## Start Records shown
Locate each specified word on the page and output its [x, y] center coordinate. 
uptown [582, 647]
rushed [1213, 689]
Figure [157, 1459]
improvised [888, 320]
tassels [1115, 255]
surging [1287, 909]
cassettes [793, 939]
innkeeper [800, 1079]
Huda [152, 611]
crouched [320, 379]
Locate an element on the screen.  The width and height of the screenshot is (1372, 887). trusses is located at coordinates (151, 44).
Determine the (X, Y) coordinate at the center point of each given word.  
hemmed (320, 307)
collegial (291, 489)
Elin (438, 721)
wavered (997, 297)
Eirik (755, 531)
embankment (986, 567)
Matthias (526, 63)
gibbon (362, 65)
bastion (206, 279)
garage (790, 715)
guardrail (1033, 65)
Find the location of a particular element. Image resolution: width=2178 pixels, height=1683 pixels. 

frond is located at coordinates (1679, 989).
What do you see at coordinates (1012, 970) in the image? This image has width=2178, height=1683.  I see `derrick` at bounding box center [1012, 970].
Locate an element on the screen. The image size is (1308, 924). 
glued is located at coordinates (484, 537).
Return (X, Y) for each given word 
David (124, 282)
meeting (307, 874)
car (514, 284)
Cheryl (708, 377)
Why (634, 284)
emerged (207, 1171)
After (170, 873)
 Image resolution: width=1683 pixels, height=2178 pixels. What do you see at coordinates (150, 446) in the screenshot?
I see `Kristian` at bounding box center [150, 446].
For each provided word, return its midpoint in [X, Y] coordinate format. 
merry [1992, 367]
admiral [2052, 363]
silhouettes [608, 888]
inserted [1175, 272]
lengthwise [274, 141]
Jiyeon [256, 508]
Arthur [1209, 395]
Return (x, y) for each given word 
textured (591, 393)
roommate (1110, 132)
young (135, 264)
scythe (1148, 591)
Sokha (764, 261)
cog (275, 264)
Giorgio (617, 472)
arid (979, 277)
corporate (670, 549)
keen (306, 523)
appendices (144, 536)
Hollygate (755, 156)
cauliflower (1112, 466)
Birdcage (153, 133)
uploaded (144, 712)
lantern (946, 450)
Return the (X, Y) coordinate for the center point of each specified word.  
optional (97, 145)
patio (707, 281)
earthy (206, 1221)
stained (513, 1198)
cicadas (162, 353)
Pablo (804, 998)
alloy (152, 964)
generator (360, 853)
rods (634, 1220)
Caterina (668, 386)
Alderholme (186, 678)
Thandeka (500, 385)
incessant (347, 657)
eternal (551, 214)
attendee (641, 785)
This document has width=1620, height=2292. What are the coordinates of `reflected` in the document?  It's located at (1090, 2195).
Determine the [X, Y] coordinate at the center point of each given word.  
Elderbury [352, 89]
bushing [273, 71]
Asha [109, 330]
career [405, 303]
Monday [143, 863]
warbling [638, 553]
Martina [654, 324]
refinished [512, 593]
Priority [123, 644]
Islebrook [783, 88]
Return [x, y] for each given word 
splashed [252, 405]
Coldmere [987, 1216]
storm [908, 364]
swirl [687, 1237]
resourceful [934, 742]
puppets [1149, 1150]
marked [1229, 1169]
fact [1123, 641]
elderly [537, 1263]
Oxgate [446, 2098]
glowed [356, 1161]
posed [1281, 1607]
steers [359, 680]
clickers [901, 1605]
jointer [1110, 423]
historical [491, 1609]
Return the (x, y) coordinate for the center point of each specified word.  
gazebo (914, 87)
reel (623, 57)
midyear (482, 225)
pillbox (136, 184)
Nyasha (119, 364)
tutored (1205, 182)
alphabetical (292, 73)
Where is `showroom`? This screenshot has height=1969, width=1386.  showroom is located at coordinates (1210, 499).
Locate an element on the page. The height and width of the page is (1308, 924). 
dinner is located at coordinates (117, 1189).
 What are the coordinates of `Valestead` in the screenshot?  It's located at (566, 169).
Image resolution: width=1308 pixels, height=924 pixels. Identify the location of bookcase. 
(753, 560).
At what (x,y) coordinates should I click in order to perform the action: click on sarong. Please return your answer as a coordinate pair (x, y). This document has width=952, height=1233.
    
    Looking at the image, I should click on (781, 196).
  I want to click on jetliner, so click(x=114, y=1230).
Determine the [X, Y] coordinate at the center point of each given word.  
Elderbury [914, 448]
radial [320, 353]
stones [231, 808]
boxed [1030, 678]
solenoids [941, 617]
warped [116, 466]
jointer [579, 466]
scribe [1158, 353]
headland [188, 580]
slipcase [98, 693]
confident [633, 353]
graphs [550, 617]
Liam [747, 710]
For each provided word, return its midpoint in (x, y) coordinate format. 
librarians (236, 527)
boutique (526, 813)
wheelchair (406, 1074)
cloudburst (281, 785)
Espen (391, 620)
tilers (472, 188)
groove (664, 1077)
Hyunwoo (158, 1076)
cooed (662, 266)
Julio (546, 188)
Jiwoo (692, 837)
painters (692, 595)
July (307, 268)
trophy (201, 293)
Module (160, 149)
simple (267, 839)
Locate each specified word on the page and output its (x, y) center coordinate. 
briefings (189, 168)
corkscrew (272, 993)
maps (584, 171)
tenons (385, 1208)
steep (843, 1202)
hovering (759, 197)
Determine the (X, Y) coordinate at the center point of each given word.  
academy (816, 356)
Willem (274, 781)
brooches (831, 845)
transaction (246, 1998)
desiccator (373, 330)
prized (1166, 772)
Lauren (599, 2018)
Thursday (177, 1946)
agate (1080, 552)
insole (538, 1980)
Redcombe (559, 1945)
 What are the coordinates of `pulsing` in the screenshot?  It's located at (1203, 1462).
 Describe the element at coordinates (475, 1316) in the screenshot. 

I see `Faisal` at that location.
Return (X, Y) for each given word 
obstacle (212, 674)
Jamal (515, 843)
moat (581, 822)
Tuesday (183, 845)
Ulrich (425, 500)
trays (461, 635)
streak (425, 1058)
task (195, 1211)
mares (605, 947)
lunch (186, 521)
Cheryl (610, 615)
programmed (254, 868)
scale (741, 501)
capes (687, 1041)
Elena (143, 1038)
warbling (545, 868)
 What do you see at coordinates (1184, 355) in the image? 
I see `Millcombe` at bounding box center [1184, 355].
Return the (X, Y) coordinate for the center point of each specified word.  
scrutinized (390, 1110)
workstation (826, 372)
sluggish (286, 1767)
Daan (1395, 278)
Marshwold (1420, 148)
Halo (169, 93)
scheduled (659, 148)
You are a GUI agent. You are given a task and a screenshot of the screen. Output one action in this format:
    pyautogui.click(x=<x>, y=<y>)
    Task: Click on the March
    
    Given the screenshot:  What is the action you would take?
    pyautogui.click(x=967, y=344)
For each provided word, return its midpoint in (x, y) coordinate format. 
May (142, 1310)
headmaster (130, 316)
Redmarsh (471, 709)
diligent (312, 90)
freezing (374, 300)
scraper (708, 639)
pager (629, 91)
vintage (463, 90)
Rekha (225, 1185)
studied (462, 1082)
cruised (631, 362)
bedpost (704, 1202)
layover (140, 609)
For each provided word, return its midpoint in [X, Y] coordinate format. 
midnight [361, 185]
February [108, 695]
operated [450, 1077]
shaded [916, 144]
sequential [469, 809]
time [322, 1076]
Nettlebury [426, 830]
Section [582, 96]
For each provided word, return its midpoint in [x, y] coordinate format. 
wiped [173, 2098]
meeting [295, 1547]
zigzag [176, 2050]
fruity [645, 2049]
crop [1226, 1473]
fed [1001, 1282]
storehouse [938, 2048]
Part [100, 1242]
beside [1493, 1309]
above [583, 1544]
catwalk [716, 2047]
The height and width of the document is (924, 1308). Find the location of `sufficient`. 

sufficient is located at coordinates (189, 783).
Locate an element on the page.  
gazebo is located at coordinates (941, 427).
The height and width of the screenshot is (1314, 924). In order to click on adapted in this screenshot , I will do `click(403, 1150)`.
## End Records shown
[Given instruction]: Write out all the records again, swapping "midpoint" for "middle" and leaving everything else unchanged.

[Task solution]:
Locate each specified word on the page and output its [x, y] center coordinate. 
uptown [582, 647]
rushed [1213, 689]
Figure [157, 1459]
improvised [888, 320]
tassels [1115, 255]
surging [1287, 909]
cassettes [793, 939]
innkeeper [800, 1079]
Huda [152, 611]
crouched [320, 379]
Locate an element on the screen.  The width and height of the screenshot is (1372, 887). trusses is located at coordinates (151, 44).
Determine the (X, Y) coordinate at the center point of each given word.  
hemmed (320, 307)
collegial (291, 489)
Elin (438, 721)
wavered (997, 297)
Eirik (755, 531)
embankment (986, 567)
Matthias (526, 63)
gibbon (362, 65)
bastion (206, 279)
garage (790, 715)
guardrail (1033, 65)
Find the location of a particular element. Image resolution: width=2178 pixels, height=1683 pixels. 

frond is located at coordinates (1679, 989).
What do you see at coordinates (1012, 970) in the image? This image has width=2178, height=1683.  I see `derrick` at bounding box center [1012, 970].
Locate an element on the screen. The image size is (1308, 924). 
glued is located at coordinates (484, 537).
Return (X, Y) for each given word 
David (124, 282)
meeting (307, 874)
car (514, 284)
Cheryl (708, 377)
Why (634, 284)
emerged (207, 1171)
After (170, 873)
 Image resolution: width=1683 pixels, height=2178 pixels. What do you see at coordinates (150, 446) in the screenshot?
I see `Kristian` at bounding box center [150, 446].
For each provided word, return its middle in [X, Y] coordinate format. 
merry [1992, 367]
admiral [2052, 363]
silhouettes [608, 888]
inserted [1175, 272]
lengthwise [274, 141]
Jiyeon [256, 508]
Arthur [1209, 395]
Return (x, y) for each given word 
textured (591, 393)
roommate (1110, 132)
young (135, 264)
scythe (1148, 591)
Sokha (764, 261)
cog (275, 264)
Giorgio (617, 472)
arid (979, 277)
corporate (670, 549)
keen (306, 523)
appendices (144, 536)
Hollygate (755, 156)
cauliflower (1112, 466)
Birdcage (153, 133)
uploaded (144, 712)
lantern (946, 450)
Return the (X, Y) coordinate for the center point of each specified word.  
optional (97, 145)
patio (707, 281)
earthy (206, 1221)
stained (513, 1198)
cicadas (162, 353)
Pablo (804, 998)
alloy (152, 964)
generator (360, 853)
rods (634, 1220)
Caterina (668, 386)
Alderholme (186, 678)
Thandeka (500, 385)
incessant (347, 657)
eternal (551, 214)
attendee (641, 785)
This document has width=1620, height=2292. What are the coordinates of `reflected` in the document?  It's located at (1090, 2195).
Determine the [X, Y] coordinate at the center point of each given word.  
Elderbury [352, 89]
bushing [273, 71]
Asha [109, 330]
career [405, 303]
Monday [143, 863]
warbling [638, 553]
Martina [654, 324]
refinished [512, 593]
Priority [123, 644]
Islebrook [783, 88]
Return [x, y] for each given word 
splashed [252, 405]
Coldmere [987, 1216]
storm [908, 364]
swirl [687, 1237]
resourceful [934, 742]
puppets [1149, 1150]
marked [1229, 1169]
fact [1123, 641]
elderly [537, 1263]
Oxgate [446, 2098]
glowed [356, 1161]
posed [1281, 1607]
steers [359, 680]
clickers [901, 1605]
jointer [1110, 423]
historical [491, 1609]
Return the (x, y) coordinate for the center point of each specified word.  
gazebo (914, 87)
reel (623, 57)
midyear (482, 225)
pillbox (136, 184)
Nyasha (119, 364)
tutored (1205, 182)
alphabetical (292, 73)
Where is `showroom`? This screenshot has height=1969, width=1386.  showroom is located at coordinates (1210, 499).
Locate an element on the page. The height and width of the page is (1308, 924). 
dinner is located at coordinates (117, 1189).
 What are the coordinates of `Valestead` in the screenshot?  It's located at (566, 169).
Image resolution: width=1308 pixels, height=924 pixels. Identify the location of bookcase. 
(753, 560).
At what (x,y) coordinates should I click in order to perform the action: click on sarong. Please return your answer as a coordinate pair (x, y). This document has width=952, height=1233.
    
    Looking at the image, I should click on (781, 196).
  I want to click on jetliner, so click(x=114, y=1230).
Determine the [X, Y] coordinate at the center point of each given word.  
Elderbury [914, 448]
radial [320, 353]
stones [231, 808]
boxed [1030, 678]
solenoids [941, 617]
warped [116, 466]
jointer [579, 466]
scribe [1158, 353]
headland [188, 580]
slipcase [98, 693]
confident [633, 353]
graphs [550, 617]
Liam [747, 710]
For each provided word, return its middle in (x, y) coordinate format. 
librarians (236, 527)
boutique (526, 813)
wheelchair (406, 1074)
cloudburst (281, 785)
Espen (391, 620)
tilers (472, 188)
groove (664, 1077)
Hyunwoo (158, 1076)
cooed (662, 266)
Julio (546, 188)
Jiwoo (692, 837)
painters (692, 595)
July (307, 268)
trophy (201, 293)
Module (160, 149)
simple (267, 839)
Locate each specified word on the page and output its (x, y) center coordinate. 
briefings (189, 168)
corkscrew (272, 993)
maps (584, 171)
tenons (385, 1208)
steep (843, 1202)
hovering (759, 197)
Determine the (X, Y) coordinate at the center point of each given word.  
academy (816, 356)
Willem (274, 781)
brooches (831, 845)
transaction (246, 1998)
desiccator (373, 330)
prized (1166, 772)
Lauren (599, 2018)
Thursday (177, 1946)
agate (1080, 552)
insole (538, 1980)
Redcombe (559, 1945)
 What are the coordinates of `pulsing` in the screenshot?  It's located at (1203, 1462).
 Describe the element at coordinates (475, 1316) in the screenshot. 

I see `Faisal` at that location.
Return (X, Y) for each given word 
obstacle (212, 674)
Jamal (515, 843)
moat (581, 822)
Tuesday (183, 845)
Ulrich (425, 500)
trays (461, 635)
streak (425, 1058)
task (195, 1211)
mares (605, 947)
lunch (186, 521)
Cheryl (610, 615)
programmed (254, 868)
scale (741, 501)
capes (687, 1041)
Elena (143, 1038)
warbling (545, 868)
 What do you see at coordinates (1184, 355) in the image? 
I see `Millcombe` at bounding box center [1184, 355].
Return the (X, Y) coordinate for the center point of each specified word.  
scrutinized (390, 1110)
workstation (826, 372)
sluggish (286, 1767)
Daan (1395, 278)
Marshwold (1420, 148)
Halo (169, 93)
scheduled (659, 148)
You are a GUI agent. You are given a task and a screenshot of the screen. Output one action in this format:
    pyautogui.click(x=<x>, y=<y>)
    Task: Click on the March
    
    Given the screenshot:  What is the action you would take?
    pyautogui.click(x=967, y=344)
For each provided word, return its middle in (x, y) coordinate format. 
May (142, 1310)
headmaster (130, 316)
Redmarsh (471, 709)
diligent (312, 90)
freezing (374, 300)
scraper (708, 639)
pager (629, 91)
vintage (463, 90)
Rekha (225, 1185)
studied (462, 1082)
cruised (631, 362)
bedpost (704, 1202)
layover (140, 609)
For each provided word, return its middle in [X, Y] coordinate format. 
midnight [361, 185]
February [108, 695]
operated [450, 1077]
shaded [916, 144]
sequential [469, 809]
time [322, 1076]
Nettlebury [426, 830]
Section [582, 96]
For each provided word, return its middle in [x, y] coordinate format. 
wiped [173, 2098]
meeting [295, 1547]
zigzag [176, 2050]
fruity [645, 2049]
crop [1226, 1473]
fed [1001, 1282]
storehouse [938, 2048]
Part [100, 1242]
beside [1493, 1309]
above [583, 1544]
catwalk [716, 2047]
The height and width of the document is (924, 1308). Find the location of `sufficient`. 

sufficient is located at coordinates (189, 783).
Locate an element on the page.  
gazebo is located at coordinates (941, 427).
The height and width of the screenshot is (1314, 924). In order to click on adapted in this screenshot , I will do `click(403, 1150)`.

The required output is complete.